> **Problem to solve**:
For the records below, give the number of lines in which "degrees" appears, and add nothing else.

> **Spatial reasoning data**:

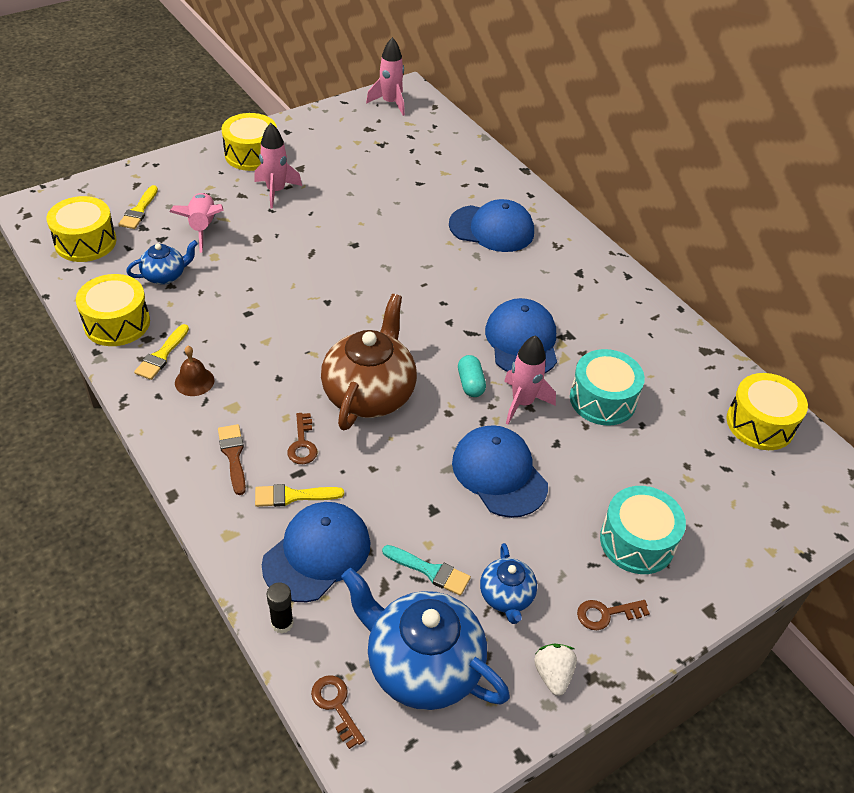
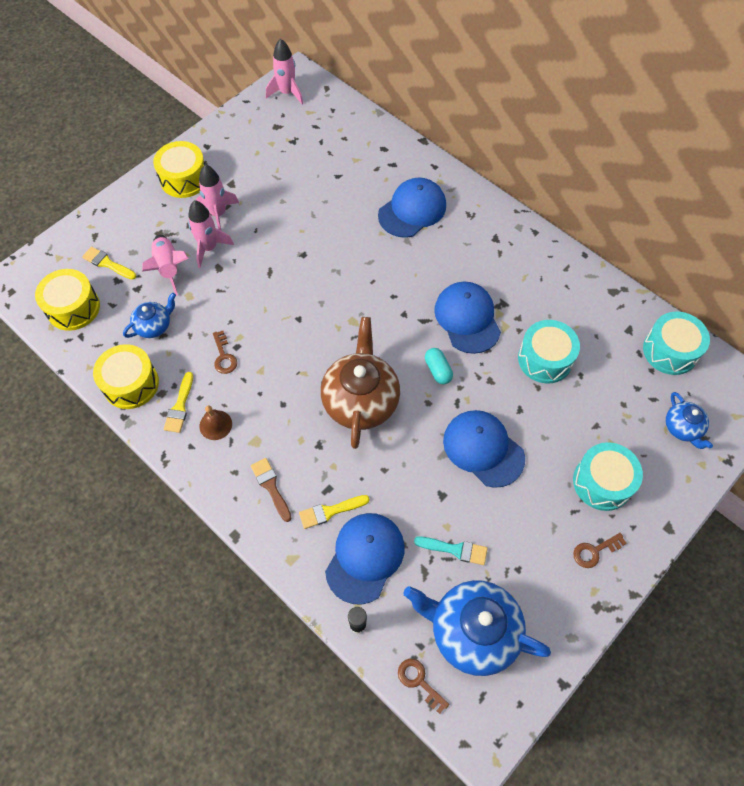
camera: 10 degrees left, 15 degrees up
(139, 210) = (107, 263): yellow brush -> yellow brush turned 120 degrees clockwise
(302, 443) = (322, 461): brown key -> brown key (224, 356)
(492, 229) = (412, 210): blue cap -> blue cap turned 45 degrees counterclockwise
(506, 597) = (518, 556): blue teapot -> blue teapot (682, 428)
(522, 403) = (483, 378): pink rocket -> pink rocket (209, 248)
(553, 675) = (569, 612): white strawberry -> none
(760, 423) = (670, 351): yellow drum -> turquoise drum

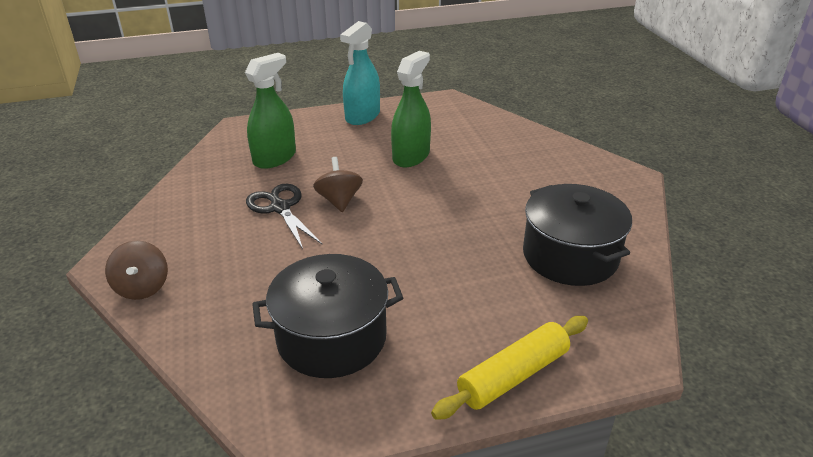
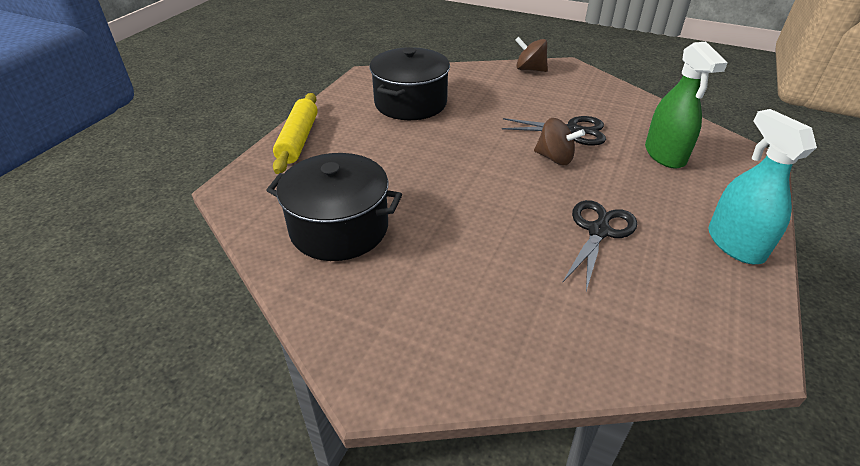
camera: 130 degrees right, 5 degrees up
(411, 156) = (598, 231): green spray bottle -> black scissors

> **Answer section**:
4